Restate all data exactly. No images.

***

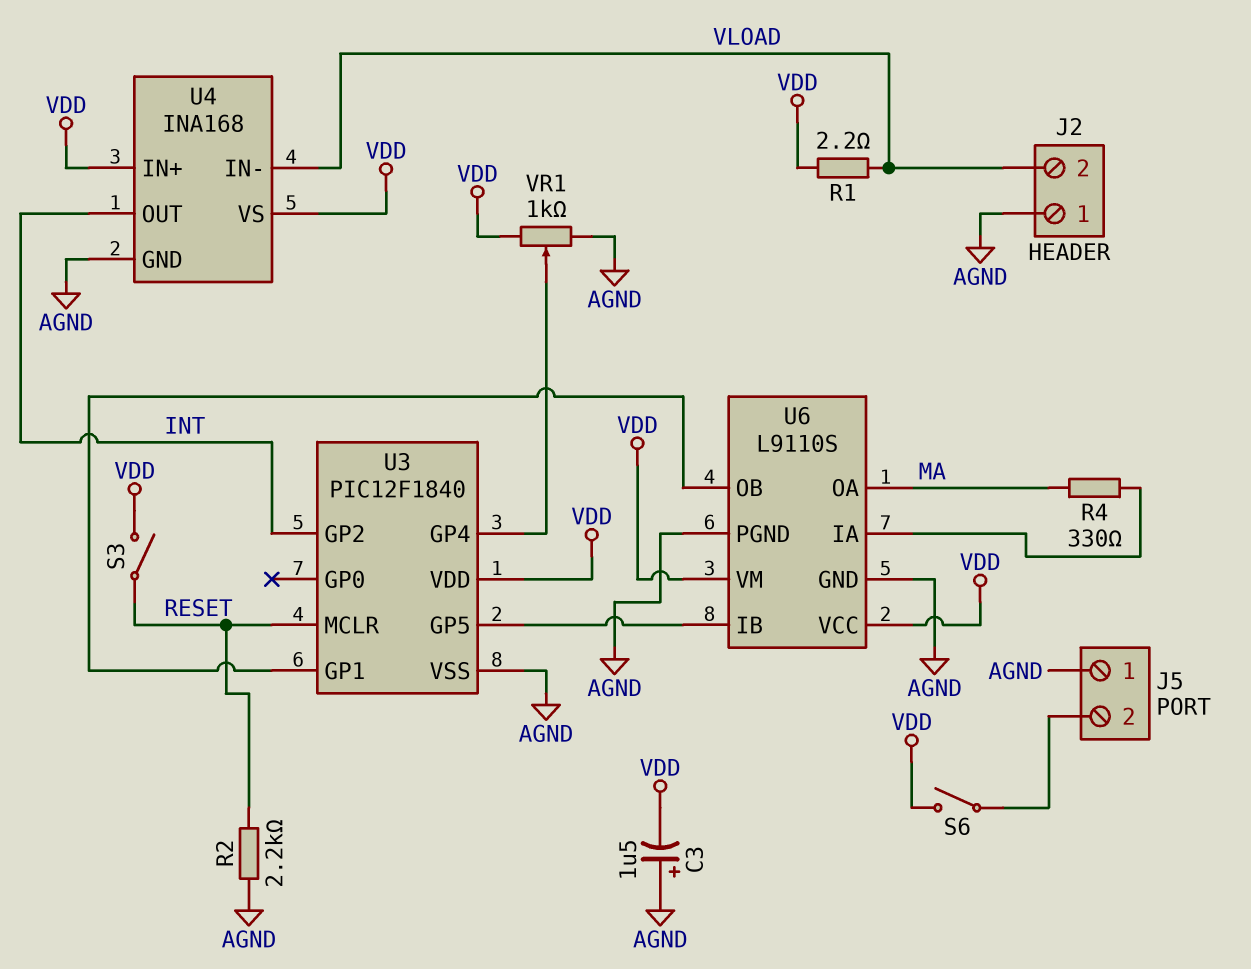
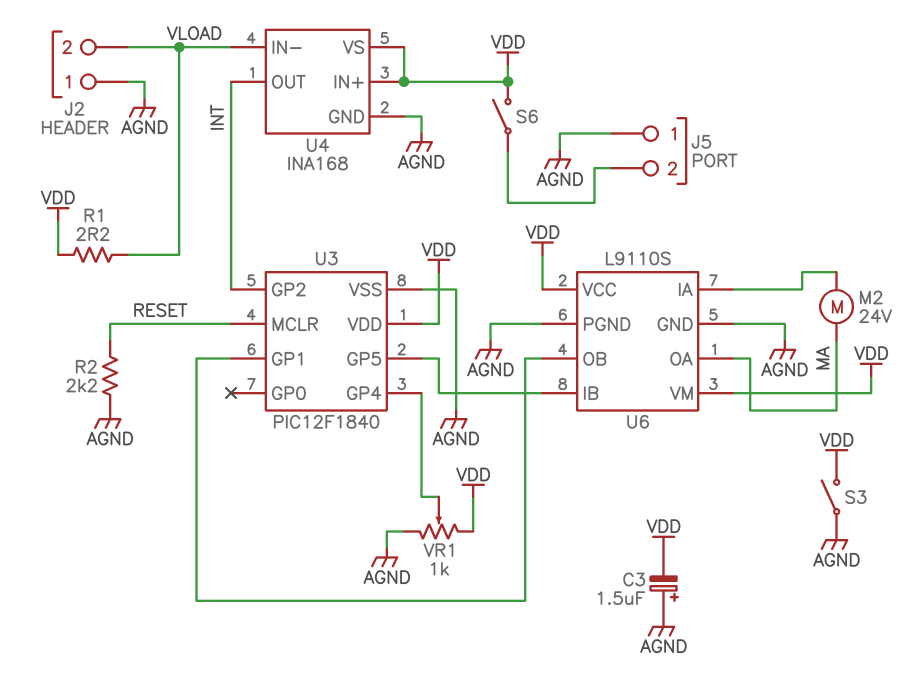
M2: none -> motor 24V (MA, U6/IA)
R4: 330 (MA, U6/IA) -> none
S3: switch (RESET, VDD) -> switch (AGND, VDD)

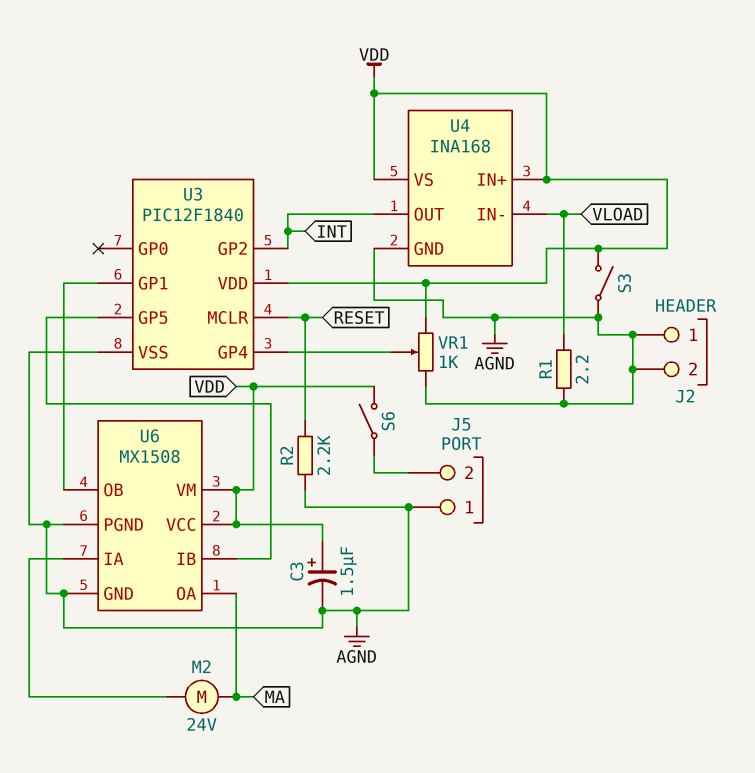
C3: 1.5uF (plus AGND, minus VDD) -> 1.5uF (plus VDD, minus AGND)
J2 pin 2: VLOAD -> AGND
R1: 2.2 (VDD, VLOAD) -> 2.2 (AGND, VLOAD)
U6: L9110S -> MX1508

***

*OUTPUT FOR THIS TASK:*
M2: none -> motor 24V (MA, U6/IA)
R4: 330 (MA, U6/IA) -> none
S3: switch (RESET, VDD) -> switch (AGND, VDD)

C3: 1.5uF (plus AGND, minus VDD) -> 1.5uF (plus VDD, minus AGND)
J2 pin 2: VLOAD -> AGND
R1: 2.2 (VDD, VLOAD) -> 2.2 (AGND, VLOAD)
U6: L9110S -> MX1508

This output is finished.